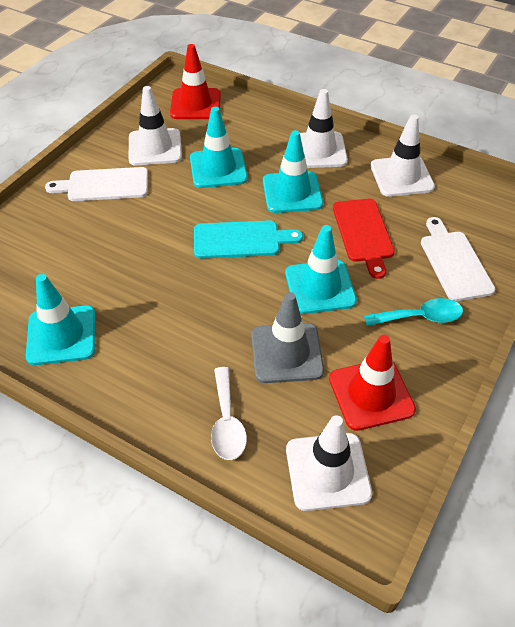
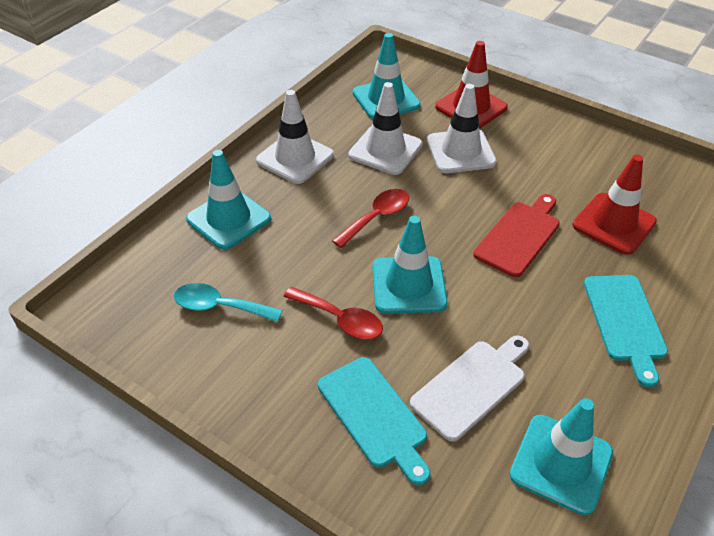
grey traffic cone: 1 -> 0
red spoon: 0 -> 2
turquoise cutting board: 1 -> 2
white cutting board: 2 -> 1
white spoon: 1 -> 0
white traffic cone: 4 -> 3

## WHAT YOU NEED TO DO:
The line containing "white cutting board: 2 -> 1" opens the range, and the last line of the entries closes it; copy that range exactly.

## PROBLEM SOLUTION:
white cutting board: 2 -> 1
white spoon: 1 -> 0
white traffic cone: 4 -> 3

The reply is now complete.